Collect every line below that contains the word "right", and copy each one in full.

----

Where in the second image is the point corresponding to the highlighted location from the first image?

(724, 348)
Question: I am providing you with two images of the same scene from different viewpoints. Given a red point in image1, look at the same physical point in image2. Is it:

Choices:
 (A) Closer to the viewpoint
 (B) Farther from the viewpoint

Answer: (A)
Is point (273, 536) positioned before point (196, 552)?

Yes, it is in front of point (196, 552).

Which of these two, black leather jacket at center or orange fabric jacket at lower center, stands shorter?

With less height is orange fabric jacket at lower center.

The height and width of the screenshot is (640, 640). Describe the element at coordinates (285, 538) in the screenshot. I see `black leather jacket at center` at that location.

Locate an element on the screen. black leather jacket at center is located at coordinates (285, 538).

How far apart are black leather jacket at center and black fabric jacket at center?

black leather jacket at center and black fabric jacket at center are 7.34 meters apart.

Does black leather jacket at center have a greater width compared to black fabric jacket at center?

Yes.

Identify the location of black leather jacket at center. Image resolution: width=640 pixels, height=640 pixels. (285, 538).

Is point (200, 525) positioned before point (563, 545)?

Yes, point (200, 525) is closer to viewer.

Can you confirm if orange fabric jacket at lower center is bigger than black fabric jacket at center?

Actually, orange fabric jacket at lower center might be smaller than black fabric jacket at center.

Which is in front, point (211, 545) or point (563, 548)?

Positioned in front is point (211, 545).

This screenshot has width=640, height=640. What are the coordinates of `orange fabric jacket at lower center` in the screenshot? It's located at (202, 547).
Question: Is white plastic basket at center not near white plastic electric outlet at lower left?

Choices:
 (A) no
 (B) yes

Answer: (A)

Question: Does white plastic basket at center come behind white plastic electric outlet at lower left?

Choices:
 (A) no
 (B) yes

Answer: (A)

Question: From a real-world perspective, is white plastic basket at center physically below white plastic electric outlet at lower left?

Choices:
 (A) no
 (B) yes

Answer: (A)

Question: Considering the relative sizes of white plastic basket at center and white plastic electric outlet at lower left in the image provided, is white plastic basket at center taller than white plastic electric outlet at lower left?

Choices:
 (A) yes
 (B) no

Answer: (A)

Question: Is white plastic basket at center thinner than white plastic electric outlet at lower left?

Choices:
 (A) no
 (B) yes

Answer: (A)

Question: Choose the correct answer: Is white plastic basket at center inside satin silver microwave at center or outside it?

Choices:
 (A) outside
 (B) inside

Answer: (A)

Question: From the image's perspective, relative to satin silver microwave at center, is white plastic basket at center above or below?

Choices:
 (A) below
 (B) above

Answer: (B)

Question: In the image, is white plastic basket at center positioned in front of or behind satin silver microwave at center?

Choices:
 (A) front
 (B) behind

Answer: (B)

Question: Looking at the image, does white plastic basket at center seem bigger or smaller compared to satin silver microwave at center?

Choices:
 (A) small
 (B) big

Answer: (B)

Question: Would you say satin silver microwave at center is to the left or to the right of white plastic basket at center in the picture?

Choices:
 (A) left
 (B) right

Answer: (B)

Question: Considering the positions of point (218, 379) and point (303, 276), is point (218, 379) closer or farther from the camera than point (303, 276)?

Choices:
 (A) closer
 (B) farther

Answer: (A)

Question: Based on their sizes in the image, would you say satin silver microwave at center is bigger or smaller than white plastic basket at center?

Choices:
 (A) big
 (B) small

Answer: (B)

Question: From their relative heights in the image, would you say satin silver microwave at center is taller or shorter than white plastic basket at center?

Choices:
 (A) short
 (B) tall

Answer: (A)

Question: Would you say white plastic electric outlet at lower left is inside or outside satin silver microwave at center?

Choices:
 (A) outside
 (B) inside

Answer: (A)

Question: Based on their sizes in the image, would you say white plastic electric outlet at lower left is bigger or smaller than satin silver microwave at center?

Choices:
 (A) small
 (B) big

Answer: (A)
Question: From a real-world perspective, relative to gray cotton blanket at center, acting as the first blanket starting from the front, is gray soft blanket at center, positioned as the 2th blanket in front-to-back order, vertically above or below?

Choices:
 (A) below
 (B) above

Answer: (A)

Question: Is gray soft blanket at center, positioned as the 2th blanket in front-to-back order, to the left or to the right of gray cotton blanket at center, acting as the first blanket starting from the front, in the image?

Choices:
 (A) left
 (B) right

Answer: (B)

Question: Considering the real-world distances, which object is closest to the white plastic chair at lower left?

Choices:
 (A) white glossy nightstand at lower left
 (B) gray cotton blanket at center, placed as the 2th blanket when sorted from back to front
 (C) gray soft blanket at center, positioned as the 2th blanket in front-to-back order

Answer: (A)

----

Exercise response »
Question: Would you say satin silver microwave at center is to the left or to the right of white plastic basket at center in the picture?
 (B) right
Question: Is gray soft blanket at center, positioned as the 2th blanket in front-to-back order, to the left or to the right of gray cotton blanket at center, acting as the first blanket starting from the front, in the image?
 (B) right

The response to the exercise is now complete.